(Directions): Reproduce the entries word for word, beginning with the line that contains "hectic (150, 613)" and continuing through the final line of the entries, with both of those lines included.

(Supplied records):
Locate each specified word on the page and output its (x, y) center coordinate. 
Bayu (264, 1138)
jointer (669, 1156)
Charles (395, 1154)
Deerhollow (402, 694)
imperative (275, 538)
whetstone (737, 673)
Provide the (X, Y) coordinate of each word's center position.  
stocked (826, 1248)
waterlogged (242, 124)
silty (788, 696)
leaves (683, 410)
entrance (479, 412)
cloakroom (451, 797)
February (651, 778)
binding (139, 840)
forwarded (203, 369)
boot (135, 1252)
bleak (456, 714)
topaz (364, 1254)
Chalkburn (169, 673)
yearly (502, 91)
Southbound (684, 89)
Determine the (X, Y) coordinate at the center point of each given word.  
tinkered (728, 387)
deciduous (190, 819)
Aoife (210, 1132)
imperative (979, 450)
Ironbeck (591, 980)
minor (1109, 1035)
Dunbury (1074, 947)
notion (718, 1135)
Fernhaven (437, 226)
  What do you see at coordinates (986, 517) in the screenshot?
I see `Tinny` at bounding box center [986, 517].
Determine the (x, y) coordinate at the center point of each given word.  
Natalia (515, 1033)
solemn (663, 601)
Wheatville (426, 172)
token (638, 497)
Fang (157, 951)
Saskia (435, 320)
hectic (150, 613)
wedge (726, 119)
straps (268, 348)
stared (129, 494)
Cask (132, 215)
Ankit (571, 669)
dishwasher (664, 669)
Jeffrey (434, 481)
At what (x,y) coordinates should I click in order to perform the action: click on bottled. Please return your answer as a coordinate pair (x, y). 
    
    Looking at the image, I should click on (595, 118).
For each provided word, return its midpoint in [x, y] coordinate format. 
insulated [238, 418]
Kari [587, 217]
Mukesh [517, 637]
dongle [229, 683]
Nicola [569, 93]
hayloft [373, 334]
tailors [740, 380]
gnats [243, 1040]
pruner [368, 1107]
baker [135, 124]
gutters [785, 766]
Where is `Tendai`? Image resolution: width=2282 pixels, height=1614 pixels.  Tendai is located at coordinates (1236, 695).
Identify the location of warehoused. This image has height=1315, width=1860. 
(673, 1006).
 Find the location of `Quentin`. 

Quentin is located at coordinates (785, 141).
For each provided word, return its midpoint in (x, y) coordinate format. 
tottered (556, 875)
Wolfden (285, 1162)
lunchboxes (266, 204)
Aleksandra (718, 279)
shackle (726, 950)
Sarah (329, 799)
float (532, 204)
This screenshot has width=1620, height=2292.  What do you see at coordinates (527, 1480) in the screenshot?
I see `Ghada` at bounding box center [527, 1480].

(Response to this exercise):
hectic (150, 613)
wedge (726, 119)
straps (268, 348)
stared (129, 494)
Cask (132, 215)
Ankit (571, 669)
dishwasher (664, 669)
Jeffrey (434, 481)
At what (x,y) coordinates should I click in order to perform the action: click on bottled. Please return your answer as a coordinate pair (x, y). 
    
    Looking at the image, I should click on (595, 118).
For each provided word, return its midpoint in [x, y] coordinate format. 
insulated [238, 418]
Kari [587, 217]
Mukesh [517, 637]
dongle [229, 683]
Nicola [569, 93]
hayloft [373, 334]
tailors [740, 380]
gnats [243, 1040]
pruner [368, 1107]
baker [135, 124]
gutters [785, 766]
Where is `Tendai`? Image resolution: width=2282 pixels, height=1614 pixels.  Tendai is located at coordinates (1236, 695).
Identify the location of warehoused. This image has height=1315, width=1860. 
(673, 1006).
 Find the location of `Quentin`. 

Quentin is located at coordinates (785, 141).
For each provided word, return its midpoint in (x, y) coordinate format. 
tottered (556, 875)
Wolfden (285, 1162)
lunchboxes (266, 204)
Aleksandra (718, 279)
shackle (726, 950)
Sarah (329, 799)
float (532, 204)
This screenshot has width=1620, height=2292.  What do you see at coordinates (527, 1480) in the screenshot?
I see `Ghada` at bounding box center [527, 1480].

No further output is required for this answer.